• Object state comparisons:
- - - - - - -

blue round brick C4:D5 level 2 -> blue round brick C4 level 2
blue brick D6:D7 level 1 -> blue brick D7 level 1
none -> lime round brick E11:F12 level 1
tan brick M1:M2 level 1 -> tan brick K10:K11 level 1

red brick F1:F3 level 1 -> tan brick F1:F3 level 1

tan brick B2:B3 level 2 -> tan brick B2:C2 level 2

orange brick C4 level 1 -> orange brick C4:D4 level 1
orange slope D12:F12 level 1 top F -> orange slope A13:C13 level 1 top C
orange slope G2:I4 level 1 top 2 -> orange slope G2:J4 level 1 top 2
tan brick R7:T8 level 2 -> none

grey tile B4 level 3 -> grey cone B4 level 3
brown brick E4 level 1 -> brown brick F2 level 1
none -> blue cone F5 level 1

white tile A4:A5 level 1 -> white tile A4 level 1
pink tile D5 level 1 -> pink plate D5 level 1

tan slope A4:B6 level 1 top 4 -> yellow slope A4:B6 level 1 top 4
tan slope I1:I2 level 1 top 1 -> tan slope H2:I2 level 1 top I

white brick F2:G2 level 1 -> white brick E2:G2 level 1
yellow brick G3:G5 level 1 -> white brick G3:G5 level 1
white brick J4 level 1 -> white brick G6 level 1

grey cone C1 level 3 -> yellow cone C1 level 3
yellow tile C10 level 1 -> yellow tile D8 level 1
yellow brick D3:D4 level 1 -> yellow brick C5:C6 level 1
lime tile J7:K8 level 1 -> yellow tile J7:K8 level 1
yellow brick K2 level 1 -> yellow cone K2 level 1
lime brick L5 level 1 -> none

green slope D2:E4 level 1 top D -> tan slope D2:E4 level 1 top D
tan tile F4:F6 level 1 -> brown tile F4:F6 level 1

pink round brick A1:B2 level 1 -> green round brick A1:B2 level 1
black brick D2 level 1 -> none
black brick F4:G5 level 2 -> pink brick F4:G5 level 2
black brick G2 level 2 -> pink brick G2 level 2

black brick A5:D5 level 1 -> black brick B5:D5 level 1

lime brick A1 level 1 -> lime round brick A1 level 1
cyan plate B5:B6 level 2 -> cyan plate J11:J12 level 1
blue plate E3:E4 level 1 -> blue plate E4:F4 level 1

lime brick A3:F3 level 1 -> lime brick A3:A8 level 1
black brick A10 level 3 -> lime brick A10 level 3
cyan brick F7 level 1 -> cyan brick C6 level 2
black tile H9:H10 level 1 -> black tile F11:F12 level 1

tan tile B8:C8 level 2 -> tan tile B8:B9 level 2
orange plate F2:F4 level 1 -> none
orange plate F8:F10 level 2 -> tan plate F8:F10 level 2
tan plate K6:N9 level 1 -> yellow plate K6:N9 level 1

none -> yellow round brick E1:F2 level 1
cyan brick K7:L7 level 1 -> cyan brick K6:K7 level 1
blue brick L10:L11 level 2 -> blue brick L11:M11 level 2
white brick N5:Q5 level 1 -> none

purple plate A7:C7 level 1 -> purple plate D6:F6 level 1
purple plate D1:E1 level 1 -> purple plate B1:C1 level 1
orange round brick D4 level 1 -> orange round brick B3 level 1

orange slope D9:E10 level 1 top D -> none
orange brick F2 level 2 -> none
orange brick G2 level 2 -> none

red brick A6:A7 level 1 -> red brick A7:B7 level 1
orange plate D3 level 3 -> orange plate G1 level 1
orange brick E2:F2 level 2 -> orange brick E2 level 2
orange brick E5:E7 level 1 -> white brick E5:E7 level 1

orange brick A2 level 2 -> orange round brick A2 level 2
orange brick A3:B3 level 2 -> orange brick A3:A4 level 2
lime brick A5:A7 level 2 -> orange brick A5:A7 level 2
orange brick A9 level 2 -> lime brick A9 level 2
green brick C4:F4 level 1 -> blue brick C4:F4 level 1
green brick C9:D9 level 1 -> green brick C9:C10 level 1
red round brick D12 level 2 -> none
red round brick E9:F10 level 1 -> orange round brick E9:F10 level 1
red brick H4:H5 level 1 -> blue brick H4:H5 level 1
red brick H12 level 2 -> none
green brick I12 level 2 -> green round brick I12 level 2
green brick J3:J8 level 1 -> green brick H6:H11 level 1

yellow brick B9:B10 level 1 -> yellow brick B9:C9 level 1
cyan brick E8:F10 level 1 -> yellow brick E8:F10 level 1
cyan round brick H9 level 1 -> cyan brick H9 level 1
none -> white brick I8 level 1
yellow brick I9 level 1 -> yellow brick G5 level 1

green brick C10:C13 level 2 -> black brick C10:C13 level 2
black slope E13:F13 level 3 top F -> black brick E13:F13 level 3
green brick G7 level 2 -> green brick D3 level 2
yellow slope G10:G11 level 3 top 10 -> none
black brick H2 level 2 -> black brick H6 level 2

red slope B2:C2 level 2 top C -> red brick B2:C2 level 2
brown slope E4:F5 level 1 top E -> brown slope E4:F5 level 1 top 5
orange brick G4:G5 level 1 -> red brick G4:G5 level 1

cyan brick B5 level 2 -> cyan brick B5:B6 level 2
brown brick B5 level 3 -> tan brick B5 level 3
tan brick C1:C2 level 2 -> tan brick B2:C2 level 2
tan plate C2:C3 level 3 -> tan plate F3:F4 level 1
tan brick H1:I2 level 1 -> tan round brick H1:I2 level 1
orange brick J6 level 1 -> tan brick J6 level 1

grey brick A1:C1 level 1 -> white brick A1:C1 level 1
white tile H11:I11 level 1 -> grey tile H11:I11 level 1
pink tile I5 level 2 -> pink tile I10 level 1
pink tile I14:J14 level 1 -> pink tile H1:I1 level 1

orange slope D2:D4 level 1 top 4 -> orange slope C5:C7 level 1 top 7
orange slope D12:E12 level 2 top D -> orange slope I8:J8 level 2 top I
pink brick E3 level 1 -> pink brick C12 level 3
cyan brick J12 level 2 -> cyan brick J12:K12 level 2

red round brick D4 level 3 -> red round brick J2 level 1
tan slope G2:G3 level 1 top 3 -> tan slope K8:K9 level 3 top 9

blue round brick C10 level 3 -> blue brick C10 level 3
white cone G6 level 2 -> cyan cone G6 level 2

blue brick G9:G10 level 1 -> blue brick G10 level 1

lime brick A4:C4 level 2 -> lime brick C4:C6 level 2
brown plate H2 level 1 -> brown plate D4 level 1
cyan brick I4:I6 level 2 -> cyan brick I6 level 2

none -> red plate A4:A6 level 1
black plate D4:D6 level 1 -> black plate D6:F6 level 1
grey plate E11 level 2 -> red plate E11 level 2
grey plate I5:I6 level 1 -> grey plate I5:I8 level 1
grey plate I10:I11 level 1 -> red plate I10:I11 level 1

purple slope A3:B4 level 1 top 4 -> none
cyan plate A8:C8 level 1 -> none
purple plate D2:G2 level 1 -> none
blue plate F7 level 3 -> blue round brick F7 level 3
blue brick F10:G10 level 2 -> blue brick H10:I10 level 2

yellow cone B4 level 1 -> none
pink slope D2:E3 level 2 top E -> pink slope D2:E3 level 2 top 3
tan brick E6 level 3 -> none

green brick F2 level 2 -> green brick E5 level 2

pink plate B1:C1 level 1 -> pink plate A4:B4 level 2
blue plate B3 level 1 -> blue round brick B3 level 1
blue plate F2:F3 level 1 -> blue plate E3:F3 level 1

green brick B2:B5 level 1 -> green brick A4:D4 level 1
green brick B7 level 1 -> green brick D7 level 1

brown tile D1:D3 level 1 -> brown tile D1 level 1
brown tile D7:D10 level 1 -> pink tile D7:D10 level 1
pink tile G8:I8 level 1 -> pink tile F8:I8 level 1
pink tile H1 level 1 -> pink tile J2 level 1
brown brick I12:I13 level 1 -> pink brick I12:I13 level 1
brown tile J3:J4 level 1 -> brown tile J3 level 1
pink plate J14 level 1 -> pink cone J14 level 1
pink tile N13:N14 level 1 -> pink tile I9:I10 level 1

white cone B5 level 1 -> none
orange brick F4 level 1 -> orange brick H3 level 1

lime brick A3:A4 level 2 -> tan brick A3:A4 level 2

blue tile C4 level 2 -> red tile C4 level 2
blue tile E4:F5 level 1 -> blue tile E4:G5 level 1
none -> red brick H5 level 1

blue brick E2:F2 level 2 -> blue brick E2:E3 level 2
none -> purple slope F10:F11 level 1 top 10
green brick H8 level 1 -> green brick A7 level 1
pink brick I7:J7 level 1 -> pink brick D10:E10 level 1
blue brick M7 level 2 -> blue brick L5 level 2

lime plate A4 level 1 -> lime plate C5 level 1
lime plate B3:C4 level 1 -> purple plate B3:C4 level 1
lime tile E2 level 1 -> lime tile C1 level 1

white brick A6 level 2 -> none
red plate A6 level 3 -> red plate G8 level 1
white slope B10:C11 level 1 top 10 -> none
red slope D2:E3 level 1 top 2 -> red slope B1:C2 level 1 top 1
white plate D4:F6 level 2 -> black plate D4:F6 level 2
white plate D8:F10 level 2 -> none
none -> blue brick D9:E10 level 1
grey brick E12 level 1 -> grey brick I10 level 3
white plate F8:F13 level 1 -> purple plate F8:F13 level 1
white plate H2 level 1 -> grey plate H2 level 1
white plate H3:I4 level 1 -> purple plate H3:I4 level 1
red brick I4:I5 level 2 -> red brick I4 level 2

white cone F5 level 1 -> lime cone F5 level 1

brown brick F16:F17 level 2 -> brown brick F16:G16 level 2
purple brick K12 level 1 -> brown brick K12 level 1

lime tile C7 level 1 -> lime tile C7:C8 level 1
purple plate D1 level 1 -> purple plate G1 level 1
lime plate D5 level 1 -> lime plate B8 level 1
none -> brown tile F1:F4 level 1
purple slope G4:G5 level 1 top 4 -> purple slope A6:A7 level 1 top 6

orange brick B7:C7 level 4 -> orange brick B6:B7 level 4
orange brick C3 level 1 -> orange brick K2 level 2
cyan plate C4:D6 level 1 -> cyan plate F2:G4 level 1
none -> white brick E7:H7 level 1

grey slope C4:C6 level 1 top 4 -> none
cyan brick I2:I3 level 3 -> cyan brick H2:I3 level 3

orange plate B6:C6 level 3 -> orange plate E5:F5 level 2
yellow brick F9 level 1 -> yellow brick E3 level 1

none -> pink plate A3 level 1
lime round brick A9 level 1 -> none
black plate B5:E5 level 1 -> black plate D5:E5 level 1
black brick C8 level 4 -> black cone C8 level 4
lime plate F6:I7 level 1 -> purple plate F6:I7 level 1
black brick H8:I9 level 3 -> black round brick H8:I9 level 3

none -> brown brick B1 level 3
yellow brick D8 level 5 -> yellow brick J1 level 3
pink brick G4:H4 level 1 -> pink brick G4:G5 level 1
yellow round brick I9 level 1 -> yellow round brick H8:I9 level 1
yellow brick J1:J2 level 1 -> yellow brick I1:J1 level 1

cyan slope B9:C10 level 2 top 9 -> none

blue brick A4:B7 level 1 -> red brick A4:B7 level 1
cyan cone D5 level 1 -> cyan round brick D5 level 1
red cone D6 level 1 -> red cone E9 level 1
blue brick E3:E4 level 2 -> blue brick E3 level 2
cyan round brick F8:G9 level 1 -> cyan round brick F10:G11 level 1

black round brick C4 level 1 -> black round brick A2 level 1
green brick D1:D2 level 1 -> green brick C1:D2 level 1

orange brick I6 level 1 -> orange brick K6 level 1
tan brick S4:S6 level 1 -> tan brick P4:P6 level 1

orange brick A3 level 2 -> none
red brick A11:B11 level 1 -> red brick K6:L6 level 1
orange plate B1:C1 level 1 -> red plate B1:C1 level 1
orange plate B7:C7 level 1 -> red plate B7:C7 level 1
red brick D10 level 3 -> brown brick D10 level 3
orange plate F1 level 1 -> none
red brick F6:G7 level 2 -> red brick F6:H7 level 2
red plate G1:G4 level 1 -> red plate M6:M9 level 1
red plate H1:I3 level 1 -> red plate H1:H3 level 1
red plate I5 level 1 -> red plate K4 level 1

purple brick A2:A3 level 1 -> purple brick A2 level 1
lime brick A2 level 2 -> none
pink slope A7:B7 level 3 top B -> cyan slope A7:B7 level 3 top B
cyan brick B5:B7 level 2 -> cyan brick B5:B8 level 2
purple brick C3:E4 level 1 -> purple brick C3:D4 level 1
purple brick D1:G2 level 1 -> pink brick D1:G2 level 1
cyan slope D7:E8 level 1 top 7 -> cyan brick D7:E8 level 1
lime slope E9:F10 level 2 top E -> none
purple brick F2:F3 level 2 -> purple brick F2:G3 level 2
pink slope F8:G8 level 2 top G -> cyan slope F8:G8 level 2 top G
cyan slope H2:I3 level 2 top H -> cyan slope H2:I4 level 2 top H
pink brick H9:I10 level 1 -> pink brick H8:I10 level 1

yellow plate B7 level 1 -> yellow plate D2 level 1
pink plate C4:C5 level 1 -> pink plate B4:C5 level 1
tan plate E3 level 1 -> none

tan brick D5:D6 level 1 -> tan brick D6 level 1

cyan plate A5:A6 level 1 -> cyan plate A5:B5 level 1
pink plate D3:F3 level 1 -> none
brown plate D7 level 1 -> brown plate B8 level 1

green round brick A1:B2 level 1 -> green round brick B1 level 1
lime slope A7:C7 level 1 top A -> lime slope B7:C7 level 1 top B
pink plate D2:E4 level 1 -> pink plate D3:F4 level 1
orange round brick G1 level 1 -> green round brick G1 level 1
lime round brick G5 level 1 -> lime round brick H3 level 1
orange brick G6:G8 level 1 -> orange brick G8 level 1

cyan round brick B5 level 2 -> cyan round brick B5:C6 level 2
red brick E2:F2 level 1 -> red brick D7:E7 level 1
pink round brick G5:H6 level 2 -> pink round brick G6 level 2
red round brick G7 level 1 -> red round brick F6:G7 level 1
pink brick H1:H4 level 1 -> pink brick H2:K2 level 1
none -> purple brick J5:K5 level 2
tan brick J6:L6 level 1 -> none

- - - - - - -

• Problem description:
As the answer, set down only the lines from the data above between the one holding "blue plate F2:F3" and the one holding "none -> red brick H5 level 1", inclusive, exactly as they read.

• Solution:
blue plate F2:F3 level 1 -> blue plate E3:F3 level 1

green brick B2:B5 level 1 -> green brick A4:D4 level 1
green brick B7 level 1 -> green brick D7 level 1

brown tile D1:D3 level 1 -> brown tile D1 level 1
brown tile D7:D10 level 1 -> pink tile D7:D10 level 1
pink tile G8:I8 level 1 -> pink tile F8:I8 level 1
pink tile H1 level 1 -> pink tile J2 level 1
brown brick I12:I13 level 1 -> pink brick I12:I13 level 1
brown tile J3:J4 level 1 -> brown tile J3 level 1
pink plate J14 level 1 -> pink cone J14 level 1
pink tile N13:N14 level 1 -> pink tile I9:I10 level 1

white cone B5 level 1 -> none
orange brick F4 level 1 -> orange brick H3 level 1

lime brick A3:A4 level 2 -> tan brick A3:A4 level 2

blue tile C4 level 2 -> red tile C4 level 2
blue tile E4:F5 level 1 -> blue tile E4:G5 level 1
none -> red brick H5 level 1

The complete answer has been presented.